Quote the entries below from the line with "none -> blue 1x1 brick [420,293,478,383]" through the line with "none -> red 1x4 tile [538,281,777,565]", both ends included, and only those lines.

════════

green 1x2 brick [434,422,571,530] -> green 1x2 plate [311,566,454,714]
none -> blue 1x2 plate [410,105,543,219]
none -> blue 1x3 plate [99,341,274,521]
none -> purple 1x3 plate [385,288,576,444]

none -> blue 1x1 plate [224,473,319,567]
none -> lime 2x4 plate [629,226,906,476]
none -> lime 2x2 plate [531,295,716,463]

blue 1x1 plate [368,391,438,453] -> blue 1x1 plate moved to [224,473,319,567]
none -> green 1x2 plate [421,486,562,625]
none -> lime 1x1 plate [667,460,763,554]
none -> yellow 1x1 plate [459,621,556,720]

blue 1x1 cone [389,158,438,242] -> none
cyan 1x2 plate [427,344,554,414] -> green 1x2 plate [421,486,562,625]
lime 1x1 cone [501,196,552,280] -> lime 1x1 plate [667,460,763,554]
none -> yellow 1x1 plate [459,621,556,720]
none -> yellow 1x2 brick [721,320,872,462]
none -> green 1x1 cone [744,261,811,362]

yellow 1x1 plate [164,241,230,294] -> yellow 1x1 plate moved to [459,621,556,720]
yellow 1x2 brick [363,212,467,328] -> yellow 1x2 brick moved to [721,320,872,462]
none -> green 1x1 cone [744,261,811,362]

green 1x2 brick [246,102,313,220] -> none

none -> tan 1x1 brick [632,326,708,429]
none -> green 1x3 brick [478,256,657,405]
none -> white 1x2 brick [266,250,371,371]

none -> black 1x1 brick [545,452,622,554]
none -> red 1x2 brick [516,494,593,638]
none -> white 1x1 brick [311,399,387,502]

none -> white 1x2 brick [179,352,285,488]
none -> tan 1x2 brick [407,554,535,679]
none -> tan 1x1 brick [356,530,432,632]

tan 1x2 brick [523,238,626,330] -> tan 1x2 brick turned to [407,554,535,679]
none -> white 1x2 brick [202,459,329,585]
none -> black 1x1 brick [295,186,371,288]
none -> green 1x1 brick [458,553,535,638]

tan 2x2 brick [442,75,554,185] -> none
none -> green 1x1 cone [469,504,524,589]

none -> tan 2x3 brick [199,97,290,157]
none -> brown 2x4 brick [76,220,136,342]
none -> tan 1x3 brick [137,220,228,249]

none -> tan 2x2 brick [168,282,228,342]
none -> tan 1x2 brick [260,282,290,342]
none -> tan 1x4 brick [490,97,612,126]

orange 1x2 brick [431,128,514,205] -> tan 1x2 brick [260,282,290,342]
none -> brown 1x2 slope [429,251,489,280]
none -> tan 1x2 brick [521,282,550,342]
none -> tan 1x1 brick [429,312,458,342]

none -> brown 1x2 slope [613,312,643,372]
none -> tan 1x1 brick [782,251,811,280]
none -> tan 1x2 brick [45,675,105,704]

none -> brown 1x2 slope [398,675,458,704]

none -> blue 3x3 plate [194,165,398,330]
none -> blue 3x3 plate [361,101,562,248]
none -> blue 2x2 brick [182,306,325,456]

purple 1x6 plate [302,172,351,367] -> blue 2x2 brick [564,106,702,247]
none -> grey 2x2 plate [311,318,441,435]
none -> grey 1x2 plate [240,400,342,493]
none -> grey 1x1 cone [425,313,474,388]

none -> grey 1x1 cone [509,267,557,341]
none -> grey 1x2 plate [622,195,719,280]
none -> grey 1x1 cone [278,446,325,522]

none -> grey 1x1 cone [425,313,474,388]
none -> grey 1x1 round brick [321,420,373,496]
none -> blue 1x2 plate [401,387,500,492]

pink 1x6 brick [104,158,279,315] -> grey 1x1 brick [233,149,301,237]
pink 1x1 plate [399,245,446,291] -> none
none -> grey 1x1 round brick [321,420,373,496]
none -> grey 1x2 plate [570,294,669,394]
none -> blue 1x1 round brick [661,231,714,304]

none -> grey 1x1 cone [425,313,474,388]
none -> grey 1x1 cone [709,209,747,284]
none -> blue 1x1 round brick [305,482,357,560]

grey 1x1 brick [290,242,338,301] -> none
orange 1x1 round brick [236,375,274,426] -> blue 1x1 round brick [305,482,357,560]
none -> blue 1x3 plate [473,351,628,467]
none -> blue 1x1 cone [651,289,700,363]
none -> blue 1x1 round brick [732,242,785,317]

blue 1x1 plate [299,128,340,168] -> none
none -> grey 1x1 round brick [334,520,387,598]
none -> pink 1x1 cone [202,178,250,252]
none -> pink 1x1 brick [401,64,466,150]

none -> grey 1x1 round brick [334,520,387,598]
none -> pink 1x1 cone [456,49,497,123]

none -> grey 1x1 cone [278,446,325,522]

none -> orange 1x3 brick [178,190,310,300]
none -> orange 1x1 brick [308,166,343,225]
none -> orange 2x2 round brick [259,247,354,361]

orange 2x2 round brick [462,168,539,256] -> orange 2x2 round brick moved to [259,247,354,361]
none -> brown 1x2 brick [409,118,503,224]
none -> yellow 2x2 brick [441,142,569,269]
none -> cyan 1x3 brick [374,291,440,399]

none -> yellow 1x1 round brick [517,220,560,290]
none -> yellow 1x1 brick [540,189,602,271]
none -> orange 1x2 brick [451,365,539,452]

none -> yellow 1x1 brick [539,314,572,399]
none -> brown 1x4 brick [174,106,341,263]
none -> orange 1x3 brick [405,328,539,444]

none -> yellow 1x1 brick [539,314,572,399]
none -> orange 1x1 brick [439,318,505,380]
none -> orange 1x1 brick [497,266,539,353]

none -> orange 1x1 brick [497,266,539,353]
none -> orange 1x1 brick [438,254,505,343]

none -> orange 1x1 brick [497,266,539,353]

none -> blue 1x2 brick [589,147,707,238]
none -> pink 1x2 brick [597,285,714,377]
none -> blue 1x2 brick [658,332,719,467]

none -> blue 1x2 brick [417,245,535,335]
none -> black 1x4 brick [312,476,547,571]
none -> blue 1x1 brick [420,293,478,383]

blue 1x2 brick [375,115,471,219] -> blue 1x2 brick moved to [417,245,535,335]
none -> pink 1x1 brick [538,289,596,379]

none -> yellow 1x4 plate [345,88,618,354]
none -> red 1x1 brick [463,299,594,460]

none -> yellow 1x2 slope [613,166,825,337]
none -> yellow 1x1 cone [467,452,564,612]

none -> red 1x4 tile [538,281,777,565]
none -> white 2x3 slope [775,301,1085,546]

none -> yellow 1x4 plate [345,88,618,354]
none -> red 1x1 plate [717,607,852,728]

════════

▶ SOLUTION TO THIS TASK:
none -> blue 1x1 brick [420,293,478,383]

blue 1x2 brick [375,115,471,219] -> blue 1x2 brick moved to [417,245,535,335]
none -> pink 1x1 brick [538,289,596,379]

none -> yellow 1x4 plate [345,88,618,354]
none -> red 1x1 brick [463,299,594,460]

none -> yellow 1x2 slope [613,166,825,337]
none -> yellow 1x1 cone [467,452,564,612]

none -> red 1x4 tile [538,281,777,565]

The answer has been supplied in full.